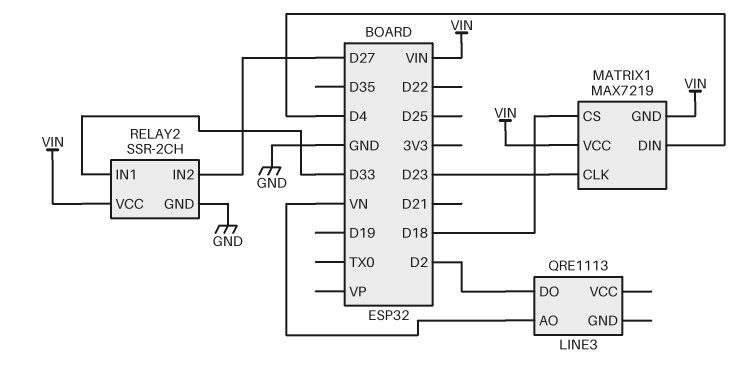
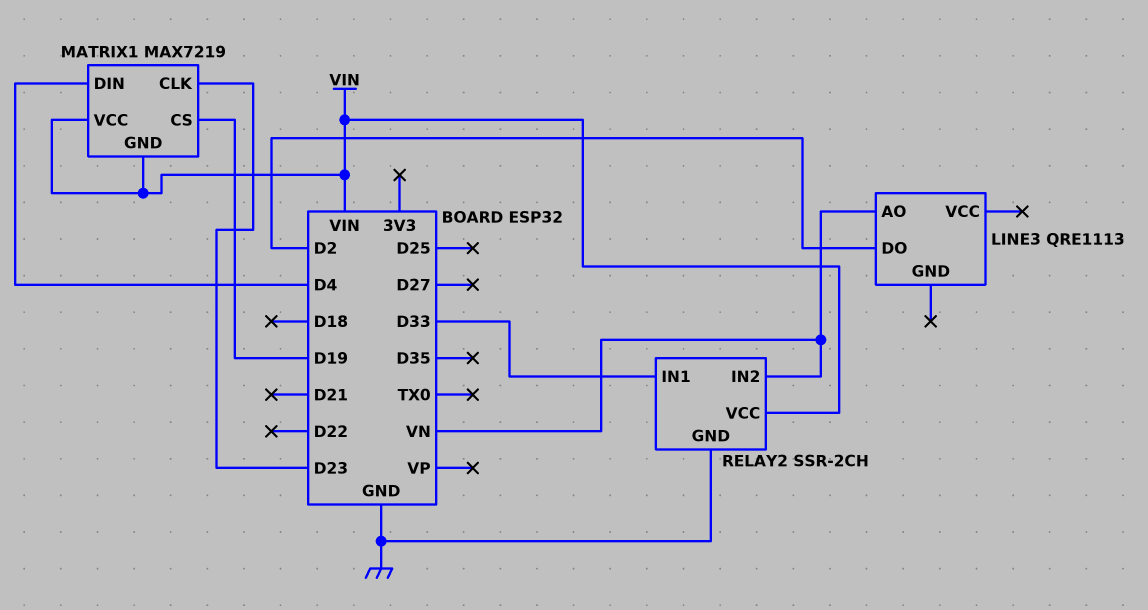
MATRIX1 pin CS: D18 -> D19
RELAY2 pin IN2: D27 -> VN

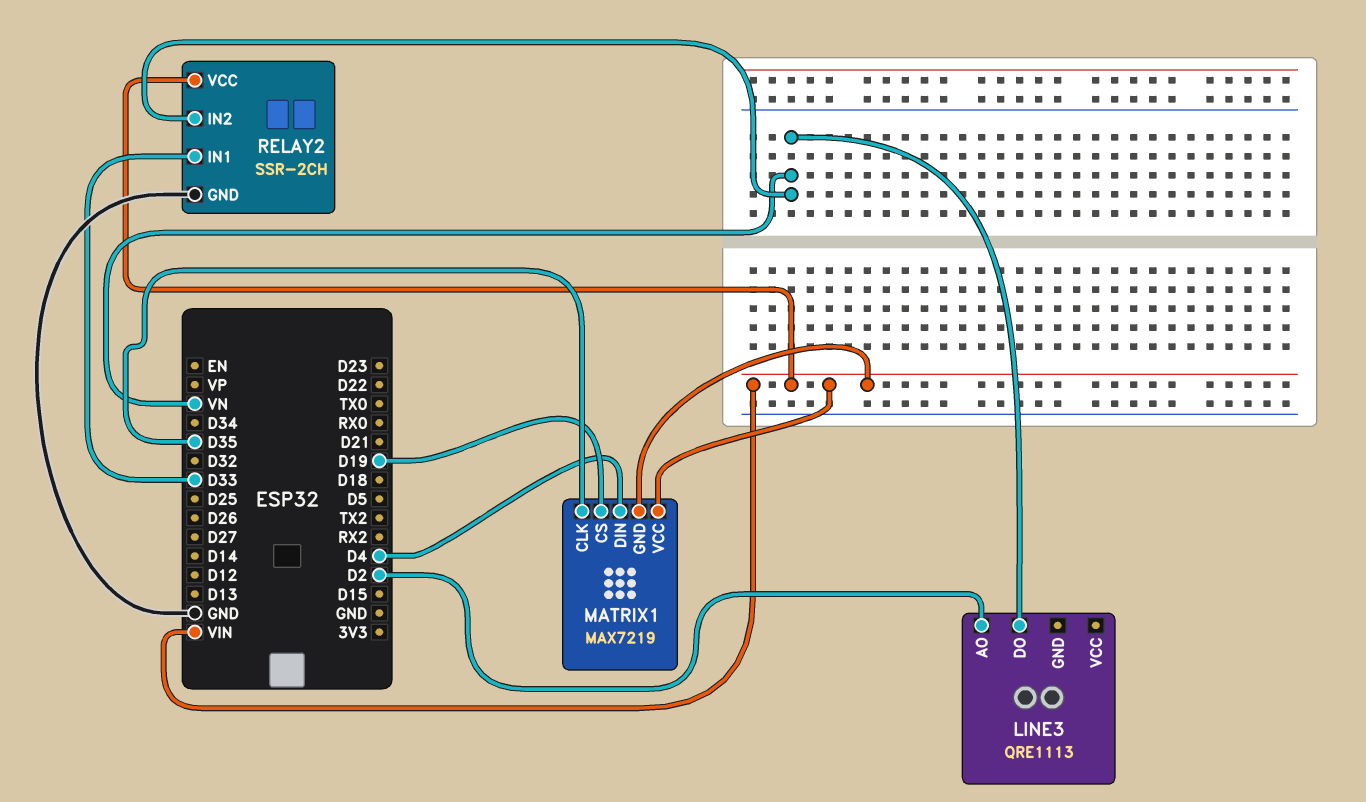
LINE3 pin AO: VN -> D2
LINE3 pin DO: D2 -> VN
MATRIX1 pin CLK: D23 -> D35

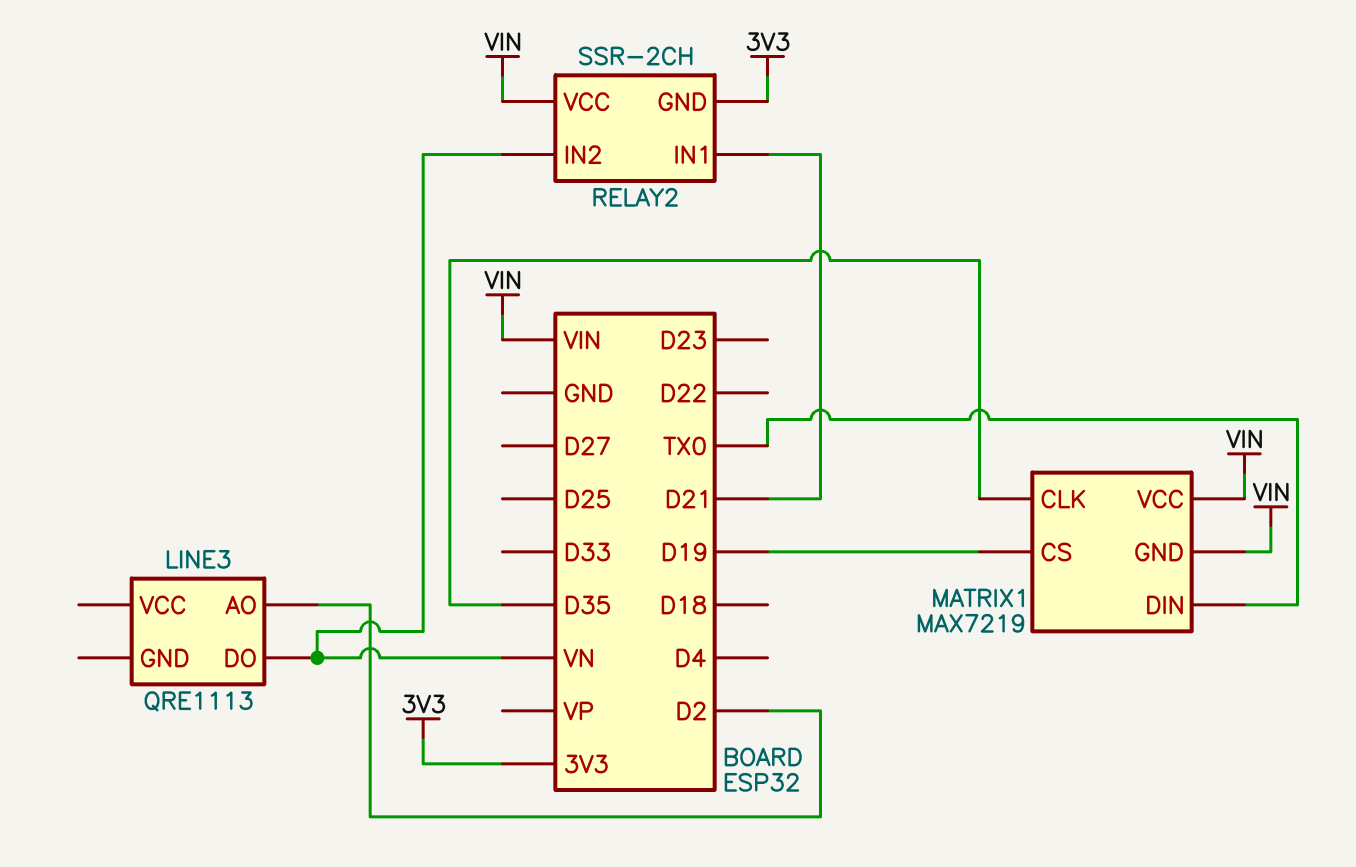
MATRIX1 pin DIN: D4 -> TX0
RELAY2 pin GND: GND -> 3V3
RELAY2 pin IN1: D33 -> D21

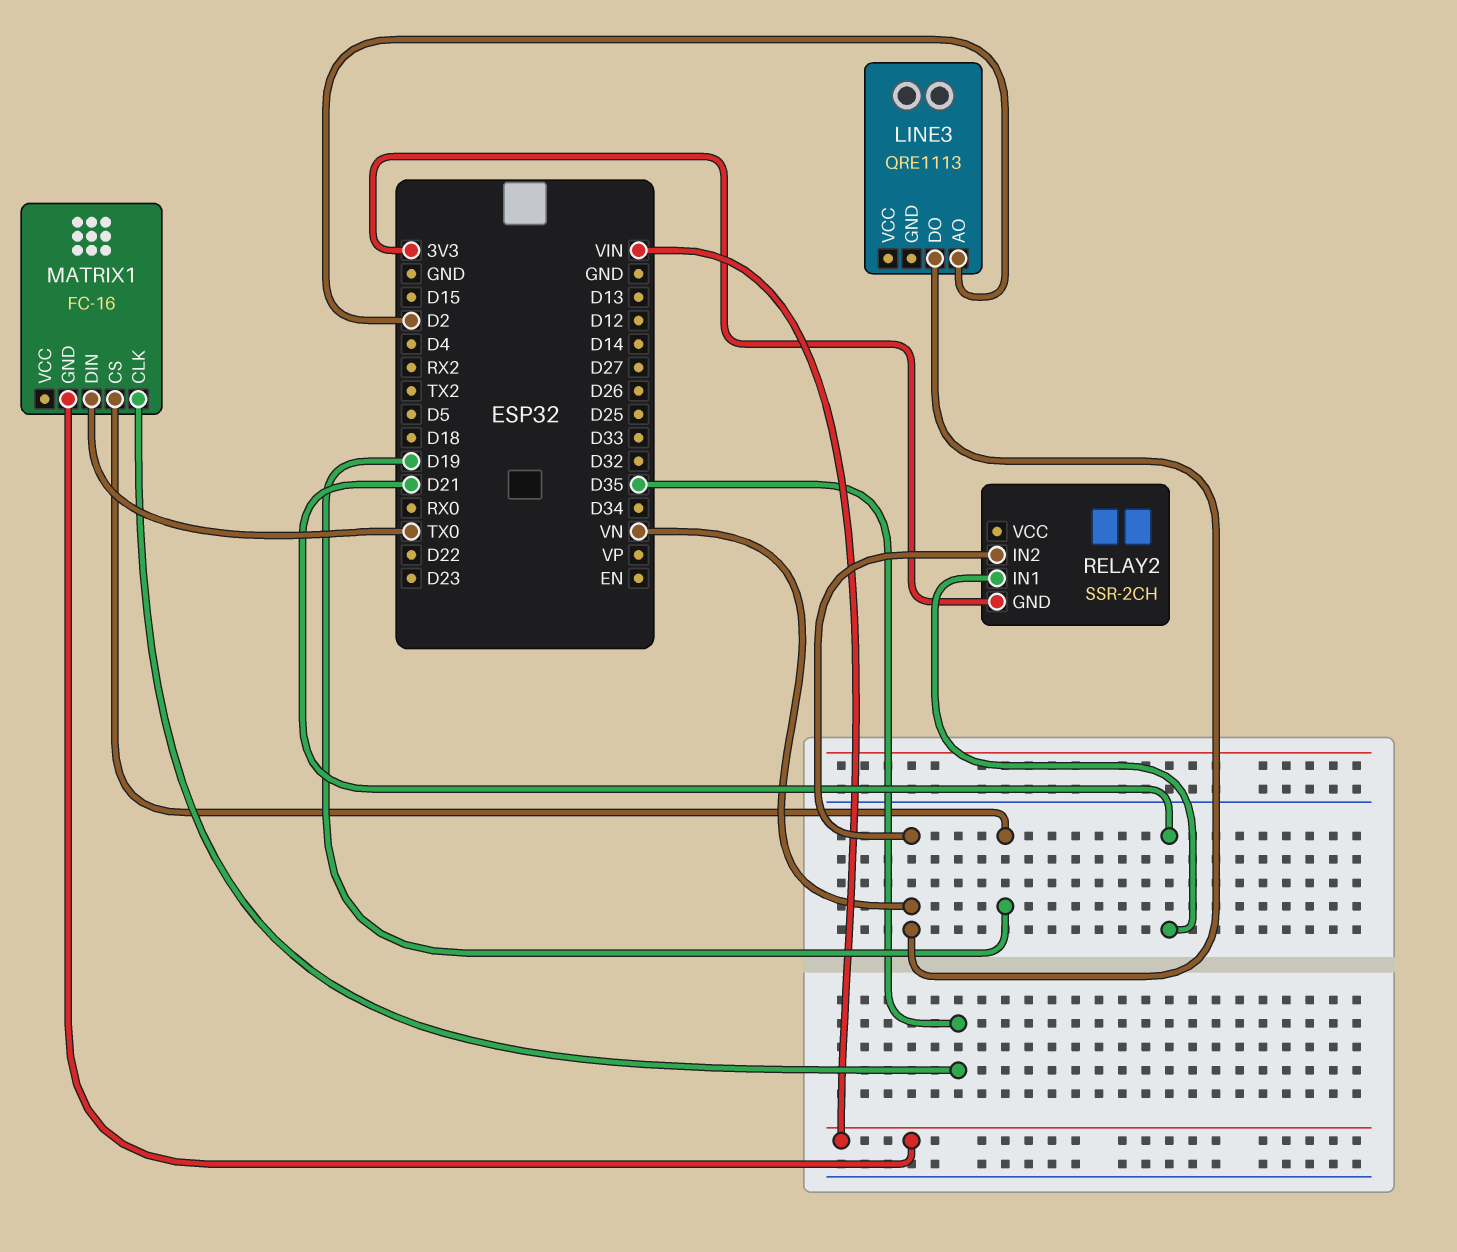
MATRIX1: MAX7219 -> FC-16
MATRIX1 pin VCC: VIN -> none
RELAY2 pin VCC: VIN -> none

#####

#### [What needs to be done]
Examine the data above and state how many of its lines contain the word "none", with no further remarks.

#### [Answer to this task]
2